YOUR TASK: Copy the data. Keep every character as given.

Extracted records
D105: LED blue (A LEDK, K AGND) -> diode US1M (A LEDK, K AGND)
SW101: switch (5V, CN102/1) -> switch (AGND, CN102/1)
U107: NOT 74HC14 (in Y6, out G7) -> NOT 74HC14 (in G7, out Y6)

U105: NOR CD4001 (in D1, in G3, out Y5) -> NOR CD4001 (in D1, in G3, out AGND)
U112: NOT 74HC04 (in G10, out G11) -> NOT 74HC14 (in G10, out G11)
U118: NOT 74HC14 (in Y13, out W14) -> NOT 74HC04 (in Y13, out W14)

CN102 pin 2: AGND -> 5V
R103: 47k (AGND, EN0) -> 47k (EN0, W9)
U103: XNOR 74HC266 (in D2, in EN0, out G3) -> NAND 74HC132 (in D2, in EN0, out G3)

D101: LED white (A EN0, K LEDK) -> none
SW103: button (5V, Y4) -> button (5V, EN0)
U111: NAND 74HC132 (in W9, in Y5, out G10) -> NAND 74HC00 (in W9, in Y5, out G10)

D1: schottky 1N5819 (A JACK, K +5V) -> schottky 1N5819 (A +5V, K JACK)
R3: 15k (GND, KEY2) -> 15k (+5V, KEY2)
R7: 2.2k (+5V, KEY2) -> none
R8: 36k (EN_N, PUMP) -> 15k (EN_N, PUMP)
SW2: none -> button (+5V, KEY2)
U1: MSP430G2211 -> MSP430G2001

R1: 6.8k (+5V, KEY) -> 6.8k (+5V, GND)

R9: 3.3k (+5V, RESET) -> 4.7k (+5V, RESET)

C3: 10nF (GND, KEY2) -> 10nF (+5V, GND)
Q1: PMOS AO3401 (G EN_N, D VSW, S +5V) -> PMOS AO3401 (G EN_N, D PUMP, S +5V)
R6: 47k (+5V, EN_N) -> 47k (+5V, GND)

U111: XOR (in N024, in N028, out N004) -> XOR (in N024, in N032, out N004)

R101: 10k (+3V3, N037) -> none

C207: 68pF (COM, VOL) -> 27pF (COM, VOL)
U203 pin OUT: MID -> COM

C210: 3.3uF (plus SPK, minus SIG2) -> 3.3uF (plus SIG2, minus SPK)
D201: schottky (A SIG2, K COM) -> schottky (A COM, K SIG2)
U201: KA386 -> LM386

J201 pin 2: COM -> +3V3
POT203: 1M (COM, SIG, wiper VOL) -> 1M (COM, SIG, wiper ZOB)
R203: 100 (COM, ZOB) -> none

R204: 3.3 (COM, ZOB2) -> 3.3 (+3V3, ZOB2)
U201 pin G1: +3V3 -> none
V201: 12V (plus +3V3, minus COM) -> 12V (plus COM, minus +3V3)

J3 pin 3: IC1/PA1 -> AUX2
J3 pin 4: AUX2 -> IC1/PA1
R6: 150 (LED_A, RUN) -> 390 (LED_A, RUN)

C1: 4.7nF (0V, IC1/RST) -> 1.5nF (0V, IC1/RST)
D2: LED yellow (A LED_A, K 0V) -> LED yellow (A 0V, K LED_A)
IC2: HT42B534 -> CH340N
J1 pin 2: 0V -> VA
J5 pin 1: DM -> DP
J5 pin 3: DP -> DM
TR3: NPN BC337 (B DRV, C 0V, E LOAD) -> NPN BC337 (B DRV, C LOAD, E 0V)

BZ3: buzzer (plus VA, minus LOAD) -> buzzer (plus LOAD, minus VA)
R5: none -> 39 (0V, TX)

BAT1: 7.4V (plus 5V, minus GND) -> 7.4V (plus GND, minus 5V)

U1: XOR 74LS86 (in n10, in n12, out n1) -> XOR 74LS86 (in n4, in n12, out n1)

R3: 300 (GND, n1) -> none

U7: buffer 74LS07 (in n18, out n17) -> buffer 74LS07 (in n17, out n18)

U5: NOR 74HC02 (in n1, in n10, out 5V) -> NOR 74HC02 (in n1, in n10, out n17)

RESPONSE AREA:
D105: LED blue (A LEDK, K AGND) -> diode US1M (A LEDK, K AGND)
SW101: switch (5V, CN102/1) -> switch (AGND, CN102/1)
U107: NOT 74HC14 (in Y6, out G7) -> NOT 74HC14 (in G7, out Y6)

U105: NOR CD4001 (in D1, in G3, out Y5) -> NOR CD4001 (in D1, in G3, out AGND)
U112: NOT 74HC04 (in G10, out G11) -> NOT 74HC14 (in G10, out G11)
U118: NOT 74HC14 (in Y13, out W14) -> NOT 74HC04 (in Y13, out W14)

CN102 pin 2: AGND -> 5V
R103: 47k (AGND, EN0) -> 47k (EN0, W9)
U103: XNOR 74HC266 (in D2, in EN0, out G3) -> NAND 74HC132 (in D2, in EN0, out G3)

D101: LED white (A EN0, K LEDK) -> none
SW103: button (5V, Y4) -> button (5V, EN0)
U111: NAND 74HC132 (in W9, in Y5, out G10) -> NAND 74HC00 (in W9, in Y5, out G10)

D1: schottky 1N5819 (A JACK, K +5V) -> schottky 1N5819 (A +5V, K JACK)
R3: 15k (GND, KEY2) -> 15k (+5V, KEY2)
R7: 2.2k (+5V, KEY2) -> none
R8: 36k (EN_N, PUMP) -> 15k (EN_N, PUMP)
SW2: none -> button (+5V, KEY2)
U1: MSP430G2211 -> MSP430G2001

R1: 6.8k (+5V, KEY) -> 6.8k (+5V, GND)

R9: 3.3k (+5V, RESET) -> 4.7k (+5V, RESET)

C3: 10nF (GND, KEY2) -> 10nF (+5V, GND)
Q1: PMOS AO3401 (G EN_N, D VSW, S +5V) -> PMOS AO3401 (G EN_N, D PUMP, S +5V)
R6: 47k (+5V, EN_N) -> 47k (+5V, GND)

U111: XOR (in N024, in N028, out N004) -> XOR (in N024, in N032, out N004)

R101: 10k (+3V3, N037) -> none

C207: 68pF (COM, VOL) -> 27pF (COM, VOL)
U203 pin OUT: MID -> COM

C210: 3.3uF (plus SPK, minus SIG2) -> 3.3uF (plus SIG2, minus SPK)
D201: schottky (A SIG2, K COM) -> schottky (A COM, K SIG2)
U201: KA386 -> LM386

J201 pin 2: COM -> +3V3
POT203: 1M (COM, SIG, wiper VOL) -> 1M (COM, SIG, wiper ZOB)
R203: 100 (COM, ZOB) -> none

R204: 3.3 (COM, ZOB2) -> 3.3 (+3V3, ZOB2)
U201 pin G1: +3V3 -> none
V201: 12V (plus +3V3, minus COM) -> 12V (plus COM, minus +3V3)

J3 pin 3: IC1/PA1 -> AUX2
J3 pin 4: AUX2 -> IC1/PA1
R6: 150 (LED_A, RUN) -> 390 (LED_A, RUN)

C1: 4.7nF (0V, IC1/RST) -> 1.5nF (0V, IC1/RST)
D2: LED yellow (A LED_A, K 0V) -> LED yellow (A 0V, K LED_A)
IC2: HT42B534 -> CH340N
J1 pin 2: 0V -> VA
J5 pin 1: DM -> DP
J5 pin 3: DP -> DM
TR3: NPN BC337 (B DRV, C 0V, E LOAD) -> NPN BC337 (B DRV, C LOAD, E 0V)

BZ3: buzzer (plus VA, minus LOAD) -> buzzer (plus LOAD, minus VA)
R5: none -> 39 (0V, TX)

BAT1: 7.4V (plus 5V, minus GND) -> 7.4V (plus GND, minus 5V)

U1: XOR 74LS86 (in n10, in n12, out n1) -> XOR 74LS86 (in n4, in n12, out n1)

R3: 300 (GND, n1) -> none

U7: buffer 74LS07 (in n18, out n17) -> buffer 74LS07 (in n17, out n18)

U5: NOR 74HC02 (in n1, in n10, out 5V) -> NOR 74HC02 (in n1, in n10, out n17)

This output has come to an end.